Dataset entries
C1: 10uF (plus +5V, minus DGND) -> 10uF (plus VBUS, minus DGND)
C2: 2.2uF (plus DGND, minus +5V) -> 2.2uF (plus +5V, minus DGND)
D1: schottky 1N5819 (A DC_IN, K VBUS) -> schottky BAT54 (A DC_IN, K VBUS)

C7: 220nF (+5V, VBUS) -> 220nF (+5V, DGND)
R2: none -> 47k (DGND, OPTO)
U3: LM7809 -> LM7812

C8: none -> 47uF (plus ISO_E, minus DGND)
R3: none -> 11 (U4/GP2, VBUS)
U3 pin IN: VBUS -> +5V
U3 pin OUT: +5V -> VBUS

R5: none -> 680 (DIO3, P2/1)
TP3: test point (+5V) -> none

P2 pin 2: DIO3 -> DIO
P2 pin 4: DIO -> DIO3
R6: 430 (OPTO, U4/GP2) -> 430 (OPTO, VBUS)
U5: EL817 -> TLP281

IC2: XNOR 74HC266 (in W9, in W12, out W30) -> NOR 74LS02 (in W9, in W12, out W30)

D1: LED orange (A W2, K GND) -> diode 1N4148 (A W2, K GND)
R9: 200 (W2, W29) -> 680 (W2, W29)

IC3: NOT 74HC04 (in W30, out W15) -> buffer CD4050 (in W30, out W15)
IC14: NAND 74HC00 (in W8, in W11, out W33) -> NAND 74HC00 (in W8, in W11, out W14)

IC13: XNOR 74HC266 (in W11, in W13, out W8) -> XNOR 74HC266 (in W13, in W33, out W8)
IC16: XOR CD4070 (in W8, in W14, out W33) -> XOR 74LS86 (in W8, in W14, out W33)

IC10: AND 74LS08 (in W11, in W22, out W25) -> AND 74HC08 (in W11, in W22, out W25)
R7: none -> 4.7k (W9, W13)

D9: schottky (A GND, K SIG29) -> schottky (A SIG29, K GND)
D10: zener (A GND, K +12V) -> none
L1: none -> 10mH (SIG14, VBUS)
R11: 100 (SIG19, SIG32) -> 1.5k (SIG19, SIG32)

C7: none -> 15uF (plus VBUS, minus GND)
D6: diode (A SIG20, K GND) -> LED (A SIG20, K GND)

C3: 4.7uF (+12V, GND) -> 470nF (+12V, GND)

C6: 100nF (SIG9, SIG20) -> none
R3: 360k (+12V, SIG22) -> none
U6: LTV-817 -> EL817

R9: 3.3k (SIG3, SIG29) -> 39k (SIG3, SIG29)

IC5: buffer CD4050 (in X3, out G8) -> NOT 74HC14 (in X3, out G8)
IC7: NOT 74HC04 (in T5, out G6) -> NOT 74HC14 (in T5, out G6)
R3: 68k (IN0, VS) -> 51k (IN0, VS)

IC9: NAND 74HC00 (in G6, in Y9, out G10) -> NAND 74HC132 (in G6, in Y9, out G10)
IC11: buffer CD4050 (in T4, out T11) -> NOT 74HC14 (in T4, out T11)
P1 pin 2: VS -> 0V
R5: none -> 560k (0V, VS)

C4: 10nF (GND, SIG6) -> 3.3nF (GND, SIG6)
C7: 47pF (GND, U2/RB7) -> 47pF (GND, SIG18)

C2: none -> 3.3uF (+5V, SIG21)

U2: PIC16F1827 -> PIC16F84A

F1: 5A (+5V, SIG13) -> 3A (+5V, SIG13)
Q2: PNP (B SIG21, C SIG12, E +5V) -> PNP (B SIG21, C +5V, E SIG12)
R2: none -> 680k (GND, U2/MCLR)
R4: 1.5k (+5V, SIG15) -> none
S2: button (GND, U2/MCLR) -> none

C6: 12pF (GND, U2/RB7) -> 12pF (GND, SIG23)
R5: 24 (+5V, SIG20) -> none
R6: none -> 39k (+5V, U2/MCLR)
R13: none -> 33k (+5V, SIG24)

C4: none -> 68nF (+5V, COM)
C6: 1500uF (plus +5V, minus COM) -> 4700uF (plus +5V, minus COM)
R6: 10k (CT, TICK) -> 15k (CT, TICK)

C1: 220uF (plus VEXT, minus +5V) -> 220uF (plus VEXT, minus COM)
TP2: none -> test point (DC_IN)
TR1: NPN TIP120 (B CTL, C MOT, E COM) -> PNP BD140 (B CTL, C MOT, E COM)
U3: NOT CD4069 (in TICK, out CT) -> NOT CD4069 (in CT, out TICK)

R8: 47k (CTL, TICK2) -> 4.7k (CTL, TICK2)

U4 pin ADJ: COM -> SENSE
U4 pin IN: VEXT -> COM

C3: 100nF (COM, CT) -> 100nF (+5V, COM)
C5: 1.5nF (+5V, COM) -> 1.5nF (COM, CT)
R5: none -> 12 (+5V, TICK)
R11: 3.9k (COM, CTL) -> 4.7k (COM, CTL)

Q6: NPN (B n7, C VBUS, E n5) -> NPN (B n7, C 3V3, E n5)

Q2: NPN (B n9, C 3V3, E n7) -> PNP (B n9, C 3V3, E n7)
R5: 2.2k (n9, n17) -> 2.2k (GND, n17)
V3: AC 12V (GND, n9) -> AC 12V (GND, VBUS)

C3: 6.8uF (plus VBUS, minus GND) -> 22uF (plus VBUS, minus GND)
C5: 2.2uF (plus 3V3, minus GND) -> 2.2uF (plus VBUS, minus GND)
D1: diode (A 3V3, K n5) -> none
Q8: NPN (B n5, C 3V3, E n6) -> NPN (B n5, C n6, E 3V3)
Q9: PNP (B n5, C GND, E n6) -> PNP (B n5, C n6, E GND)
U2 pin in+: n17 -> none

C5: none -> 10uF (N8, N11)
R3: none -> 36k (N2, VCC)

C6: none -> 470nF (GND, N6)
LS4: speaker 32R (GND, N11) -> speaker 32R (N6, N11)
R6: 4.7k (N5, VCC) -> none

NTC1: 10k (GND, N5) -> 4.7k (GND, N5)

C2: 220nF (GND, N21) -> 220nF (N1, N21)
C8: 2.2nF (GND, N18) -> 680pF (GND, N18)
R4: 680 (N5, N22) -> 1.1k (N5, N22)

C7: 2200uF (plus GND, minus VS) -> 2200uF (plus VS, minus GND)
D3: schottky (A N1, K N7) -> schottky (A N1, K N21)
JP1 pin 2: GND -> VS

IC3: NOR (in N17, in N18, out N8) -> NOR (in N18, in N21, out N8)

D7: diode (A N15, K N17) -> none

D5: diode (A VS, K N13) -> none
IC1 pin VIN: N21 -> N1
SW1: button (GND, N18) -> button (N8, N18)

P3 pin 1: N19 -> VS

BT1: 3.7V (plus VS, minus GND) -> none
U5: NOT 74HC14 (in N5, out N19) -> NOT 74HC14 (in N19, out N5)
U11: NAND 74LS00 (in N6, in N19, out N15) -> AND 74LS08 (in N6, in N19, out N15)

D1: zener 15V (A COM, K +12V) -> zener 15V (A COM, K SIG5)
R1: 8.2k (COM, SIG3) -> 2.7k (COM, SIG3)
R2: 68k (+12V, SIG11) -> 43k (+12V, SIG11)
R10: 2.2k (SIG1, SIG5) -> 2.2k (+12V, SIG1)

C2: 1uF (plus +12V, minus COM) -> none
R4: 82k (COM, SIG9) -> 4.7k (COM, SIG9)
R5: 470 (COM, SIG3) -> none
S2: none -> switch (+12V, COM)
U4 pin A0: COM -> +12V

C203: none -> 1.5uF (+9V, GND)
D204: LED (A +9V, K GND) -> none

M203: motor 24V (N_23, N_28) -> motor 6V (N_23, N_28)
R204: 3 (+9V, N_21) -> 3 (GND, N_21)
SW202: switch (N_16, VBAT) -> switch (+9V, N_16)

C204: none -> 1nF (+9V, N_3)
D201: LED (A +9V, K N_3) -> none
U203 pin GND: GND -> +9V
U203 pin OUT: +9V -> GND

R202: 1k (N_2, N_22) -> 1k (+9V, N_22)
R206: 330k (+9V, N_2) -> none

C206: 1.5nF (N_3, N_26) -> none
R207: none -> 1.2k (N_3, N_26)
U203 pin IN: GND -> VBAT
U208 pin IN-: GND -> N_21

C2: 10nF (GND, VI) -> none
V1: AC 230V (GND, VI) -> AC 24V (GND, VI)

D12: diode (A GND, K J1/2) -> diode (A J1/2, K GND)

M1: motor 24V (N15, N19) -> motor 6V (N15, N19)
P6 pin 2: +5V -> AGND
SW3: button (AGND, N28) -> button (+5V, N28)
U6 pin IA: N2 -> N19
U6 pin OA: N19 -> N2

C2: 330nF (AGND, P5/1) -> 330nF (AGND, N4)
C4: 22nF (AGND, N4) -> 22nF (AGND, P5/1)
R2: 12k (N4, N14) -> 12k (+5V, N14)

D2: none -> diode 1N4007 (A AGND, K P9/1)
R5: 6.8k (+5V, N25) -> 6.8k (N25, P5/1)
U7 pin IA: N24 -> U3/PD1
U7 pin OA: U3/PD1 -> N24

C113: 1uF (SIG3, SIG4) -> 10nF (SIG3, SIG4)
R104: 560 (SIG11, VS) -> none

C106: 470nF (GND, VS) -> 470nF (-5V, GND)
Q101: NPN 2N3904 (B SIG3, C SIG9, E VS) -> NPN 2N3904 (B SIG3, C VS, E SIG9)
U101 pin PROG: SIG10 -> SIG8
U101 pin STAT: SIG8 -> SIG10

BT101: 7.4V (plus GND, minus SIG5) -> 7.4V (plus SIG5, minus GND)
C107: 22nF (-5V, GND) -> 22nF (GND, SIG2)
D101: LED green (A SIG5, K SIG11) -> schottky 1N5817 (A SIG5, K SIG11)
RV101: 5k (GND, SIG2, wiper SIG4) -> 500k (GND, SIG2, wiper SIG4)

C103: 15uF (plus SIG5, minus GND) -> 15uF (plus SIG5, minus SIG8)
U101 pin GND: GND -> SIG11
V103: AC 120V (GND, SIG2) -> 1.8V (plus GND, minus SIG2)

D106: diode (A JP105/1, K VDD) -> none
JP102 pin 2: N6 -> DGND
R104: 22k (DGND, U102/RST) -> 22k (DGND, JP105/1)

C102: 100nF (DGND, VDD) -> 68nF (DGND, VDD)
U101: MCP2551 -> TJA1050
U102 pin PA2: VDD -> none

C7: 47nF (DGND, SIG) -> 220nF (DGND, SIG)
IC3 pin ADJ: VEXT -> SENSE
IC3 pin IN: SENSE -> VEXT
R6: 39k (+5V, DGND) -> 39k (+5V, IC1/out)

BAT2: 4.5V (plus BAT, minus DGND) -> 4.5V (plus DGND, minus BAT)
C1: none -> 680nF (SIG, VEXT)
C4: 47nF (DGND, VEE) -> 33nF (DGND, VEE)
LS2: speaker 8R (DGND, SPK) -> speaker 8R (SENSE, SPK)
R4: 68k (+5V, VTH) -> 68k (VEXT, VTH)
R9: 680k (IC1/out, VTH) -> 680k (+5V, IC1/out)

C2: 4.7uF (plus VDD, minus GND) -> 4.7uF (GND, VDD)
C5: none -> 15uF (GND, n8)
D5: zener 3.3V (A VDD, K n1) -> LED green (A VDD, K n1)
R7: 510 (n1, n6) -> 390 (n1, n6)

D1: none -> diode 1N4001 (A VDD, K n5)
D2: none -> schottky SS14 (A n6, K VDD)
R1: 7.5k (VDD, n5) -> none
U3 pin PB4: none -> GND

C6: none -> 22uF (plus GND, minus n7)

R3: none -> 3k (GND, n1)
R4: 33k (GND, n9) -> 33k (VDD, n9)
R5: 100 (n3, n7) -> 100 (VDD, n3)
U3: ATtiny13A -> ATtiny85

— WHAT THE EXERCISE ASKS —
Copy only this part of the entries above: the line with "C4: none -> 68nF (+5V, COM)", the line with "R8: 47k (CTL, TICK2) -> 4.7k (CTL, TICK2)", and the lines between, all exactly as written.

— SOLUTION BELOW —
C4: none -> 68nF (+5V, COM)
C6: 1500uF (plus +5V, minus COM) -> 4700uF (plus +5V, minus COM)
R6: 10k (CT, TICK) -> 15k (CT, TICK)

C1: 220uF (plus VEXT, minus +5V) -> 220uF (plus VEXT, minus COM)
TP2: none -> test point (DC_IN)
TR1: NPN TIP120 (B CTL, C MOT, E COM) -> PNP BD140 (B CTL, C MOT, E COM)
U3: NOT CD4069 (in TICK, out CT) -> NOT CD4069 (in CT, out TICK)

R8: 47k (CTL, TICK2) -> 4.7k (CTL, TICK2)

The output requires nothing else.